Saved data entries
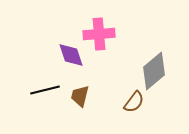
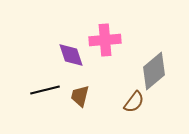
pink cross: moved 6 px right, 6 px down
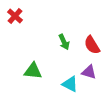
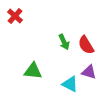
red semicircle: moved 6 px left
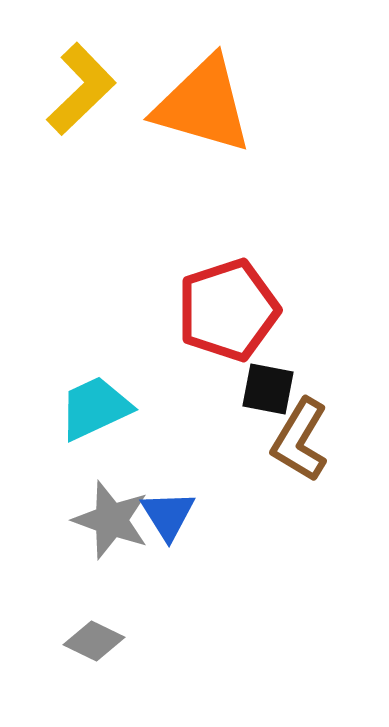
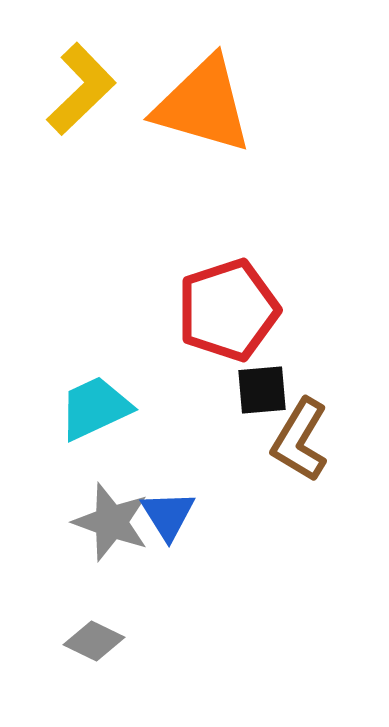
black square: moved 6 px left, 1 px down; rotated 16 degrees counterclockwise
gray star: moved 2 px down
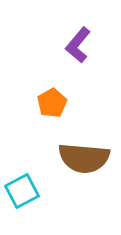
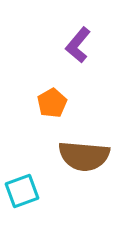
brown semicircle: moved 2 px up
cyan square: rotated 8 degrees clockwise
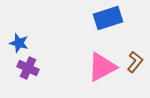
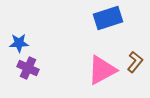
blue star: rotated 18 degrees counterclockwise
pink triangle: moved 3 px down
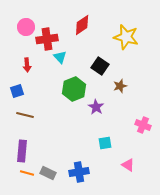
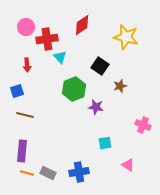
purple star: rotated 21 degrees counterclockwise
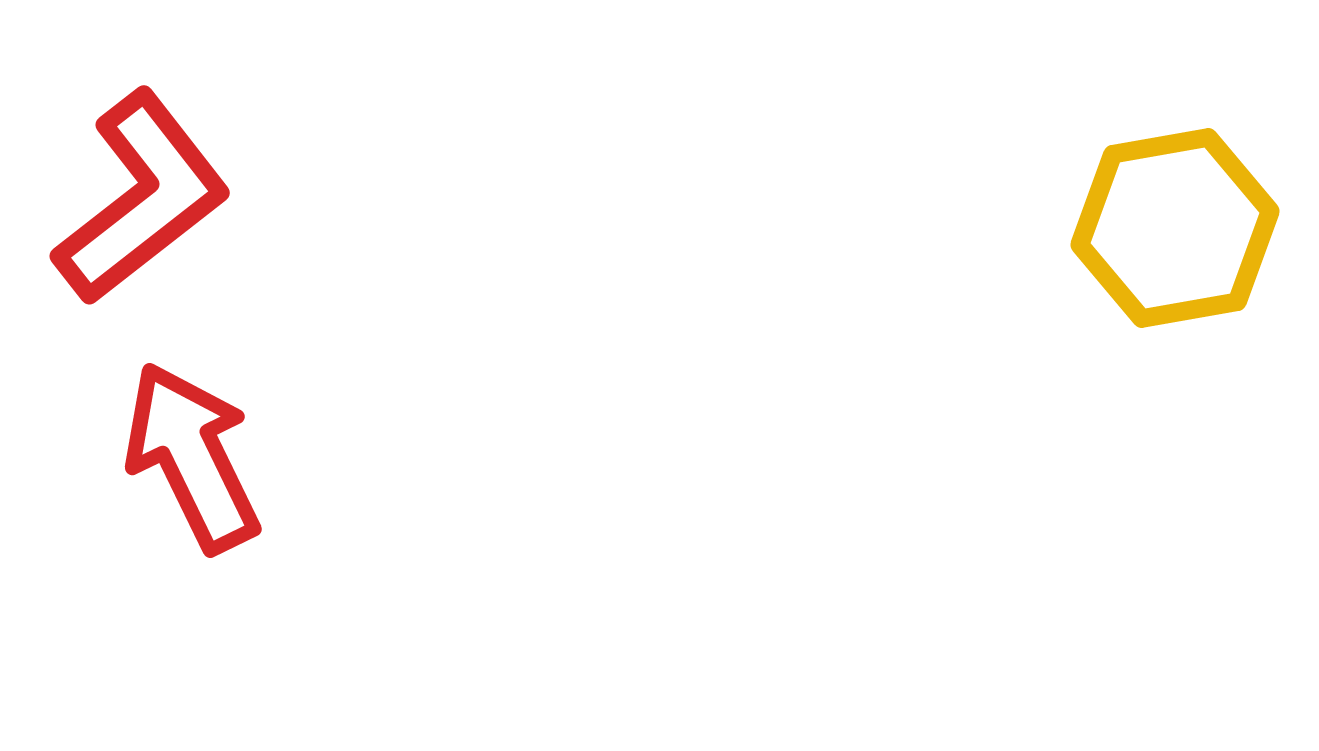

TASK TO COMPLETE:
Pictures should be left out when the records above are restated exactly.

WRITTEN SOLUTION:
pink cross: moved 6 px right, 6 px down
red semicircle: moved 6 px left
black square: moved 6 px left, 1 px down; rotated 16 degrees counterclockwise
gray star: moved 2 px down
brown semicircle: moved 2 px up
cyan square: rotated 8 degrees clockwise
blue star: rotated 18 degrees counterclockwise
pink triangle: moved 3 px down
purple star: rotated 21 degrees counterclockwise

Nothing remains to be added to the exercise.